[[ Record extracts open ]]
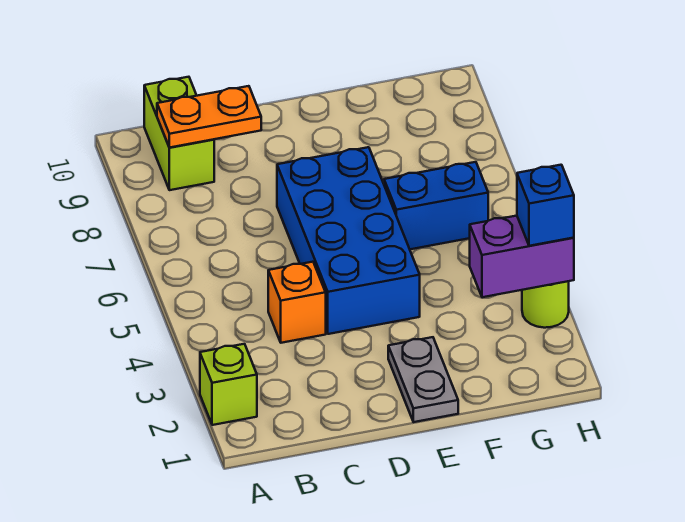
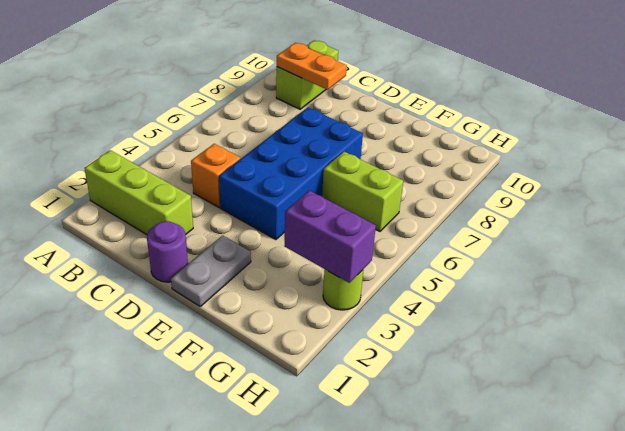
lime 1x1 brick [200,344,257,425] -> lime 1x3 brick [84,150,193,235]
none -> purple 1x1 round brick [147,221,188,282]
blue 1x2 brick [384,162,488,249] -> lime 1x2 brick [322,152,403,231]
blue 1x1 brick [517,165,574,246] -> none

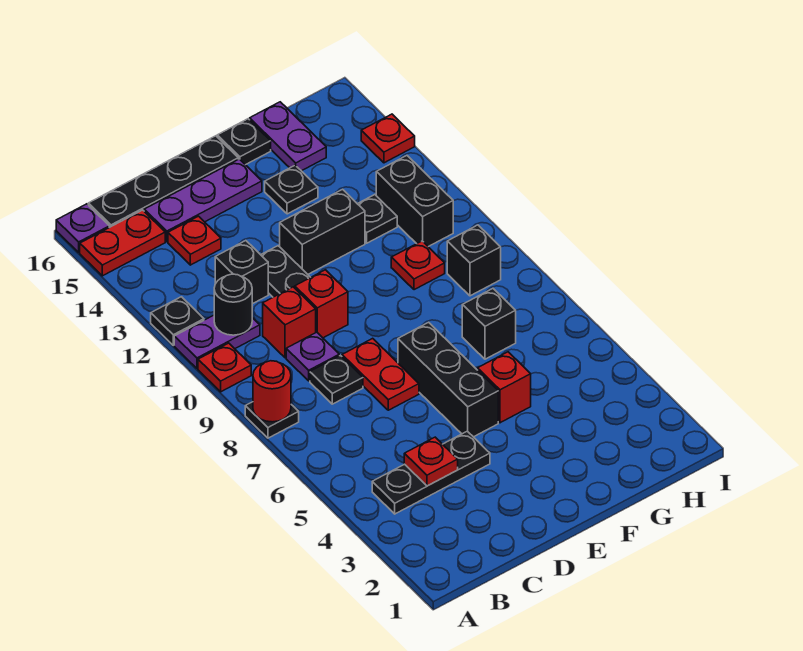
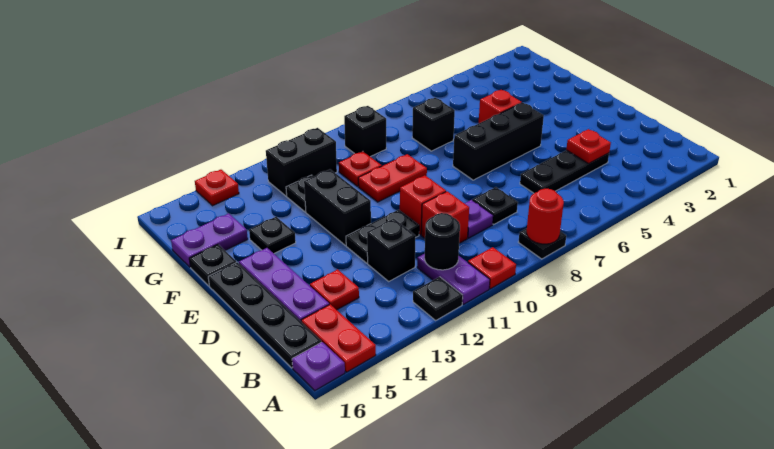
black 1x3 plate [372,431,490,514] -> black 1x3 plate turned to [520,150,609,193]
red 1x2 plate [342,338,419,410] -> red 1x2 plate moved to [358,154,427,202]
[[ Record extracts closed ]]
== Task statement ==
Would you please repeat all the data word for word, but without the pictures?

== Task answer ==
lime 1x1 brick [200,344,257,425] -> lime 1x3 brick [84,150,193,235]
none -> purple 1x1 round brick [147,221,188,282]
blue 1x2 brick [384,162,488,249] -> lime 1x2 brick [322,152,403,231]
blue 1x1 brick [517,165,574,246] -> none

black 1x3 plate [372,431,490,514] -> black 1x3 plate turned to [520,150,609,193]
red 1x2 plate [342,338,419,410] -> red 1x2 plate moved to [358,154,427,202]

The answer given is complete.